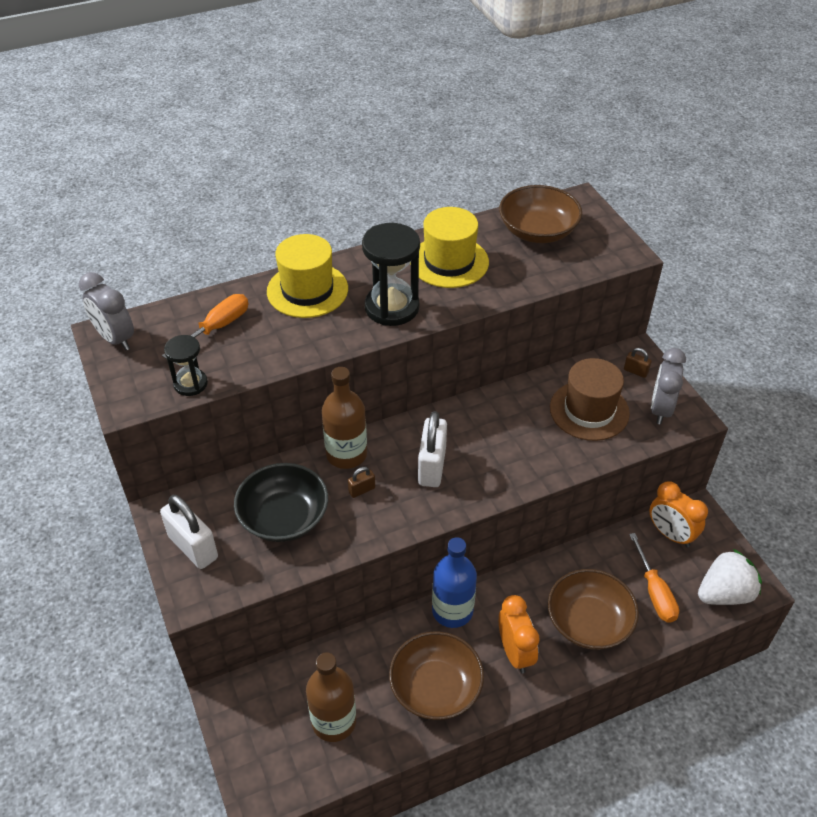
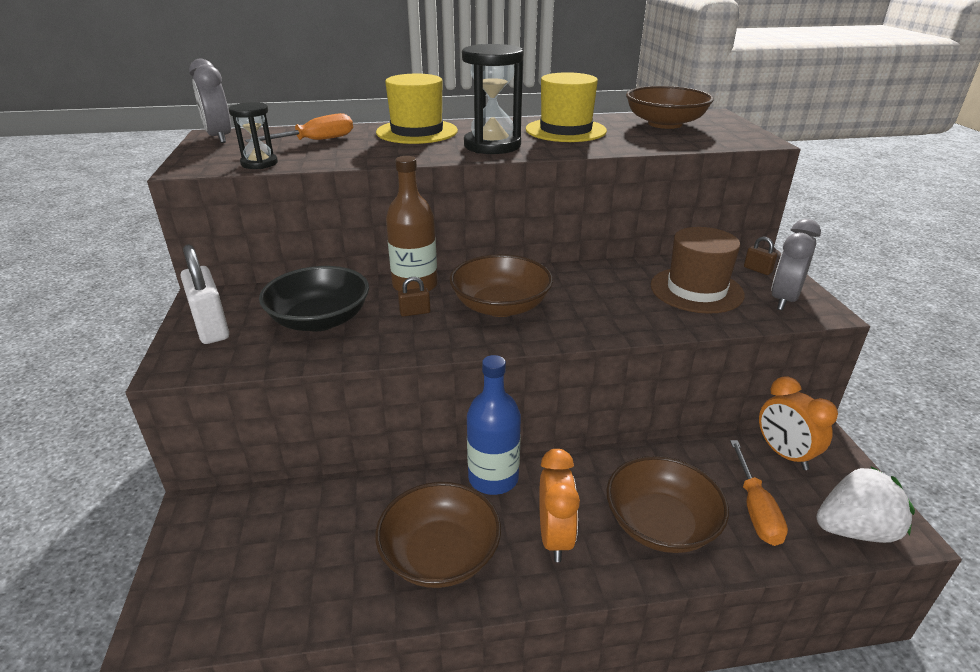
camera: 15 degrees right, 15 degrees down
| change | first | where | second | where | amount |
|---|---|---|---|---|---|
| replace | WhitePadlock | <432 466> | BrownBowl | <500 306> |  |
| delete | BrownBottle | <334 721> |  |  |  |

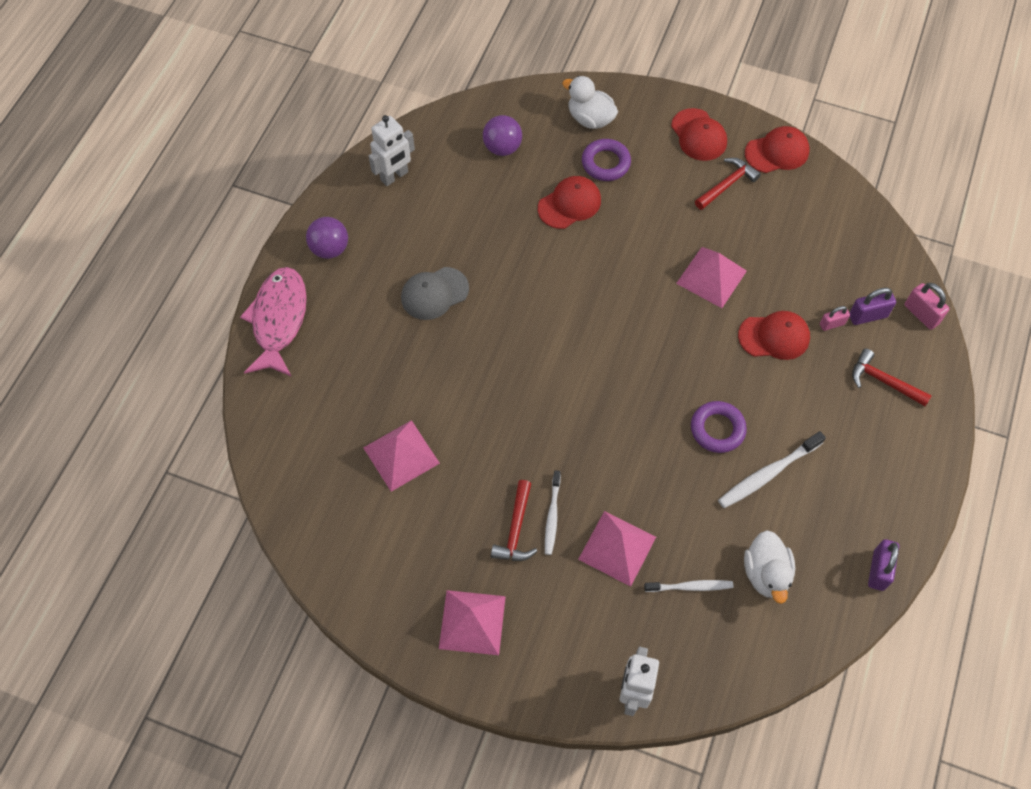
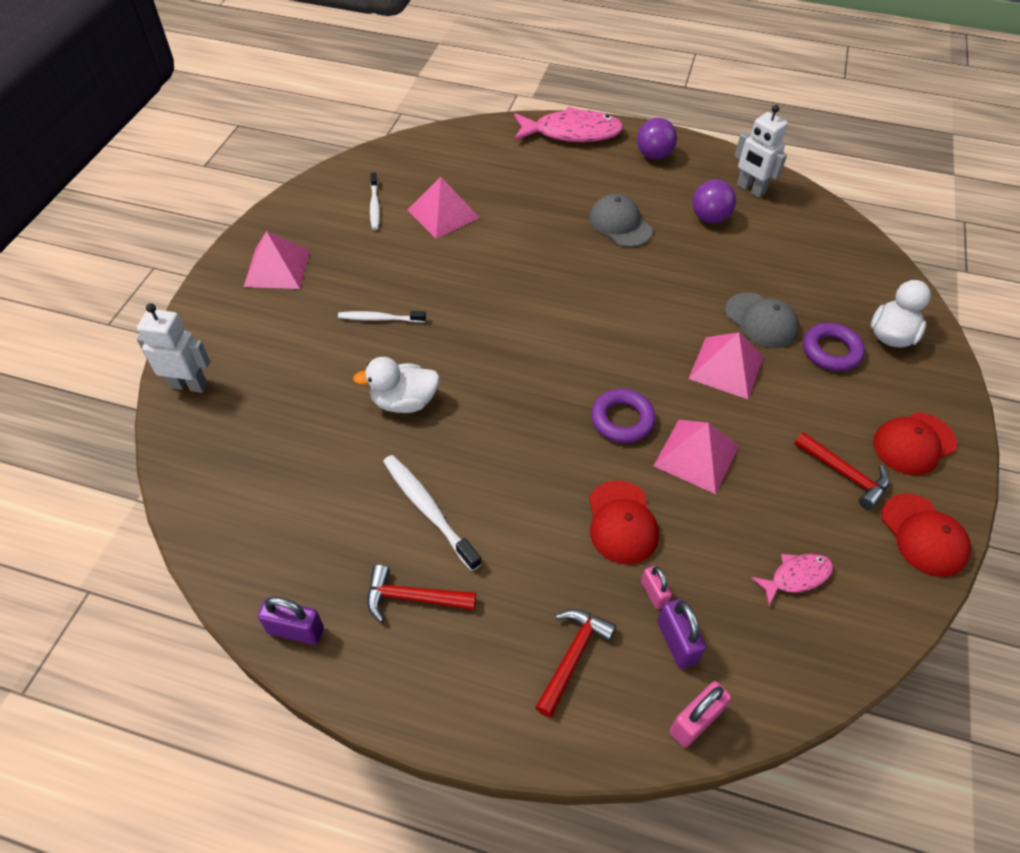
camera: 85 degrees right, 10 degrees down
| change | first | where | second | where | amount |
|---|---|---|---|---|---|
| move | PurpleBall | <502 148> |  | <709 218> |  |
| recolor | RedCap | <569 204> | GreyCap | <761 321> |  |
| move | PurpleRing | <717 429> |  | <622 419> |  |
| move | RedHammer | <516 529> |  | <413 598> |  |
| move | PinkPyramid | <617 548> |  | <726 367> |  |
| move | WhiteDuck | <766 573> |  | <404 402> |  |
| move | WhiteToothbrush | <690 587> |  | <374 206> |  |
| insert |  |  | PinkFish | <796 577> |  |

....

• **YOUR ASSIGNMENT**
Each record above must be retyped exactly as given, with the images excluded.

• **EXERCISE RESPONSE**
camera: 15 degrees right, 15 degrees down
| change | first | where | second | where | amount |
|---|---|---|---|---|---|
| replace | WhitePadlock | <432 466> | BrownBowl | <500 306> |  |
| delete | BrownBottle | <334 721> |  |  |  |

camera: 85 degrees right, 10 degrees down
| change | first | where | second | where | amount |
|---|---|---|---|---|---|
| move | PurpleBall | <502 148> |  | <709 218> |  |
| recolor | RedCap | <569 204> | GreyCap | <761 321> |  |
| move | PurpleRing | <717 429> |  | <622 419> |  |
| move | RedHammer | <516 529> |  | <413 598> |  |
| move | PinkPyramid | <617 548> |  | <726 367> |  |
| move | WhiteDuck | <766 573> |  | <404 402> |  |
| move | WhiteToothbrush | <690 587> |  | <374 206> |  |
| insert |  |  | PinkFish | <796 577> |  |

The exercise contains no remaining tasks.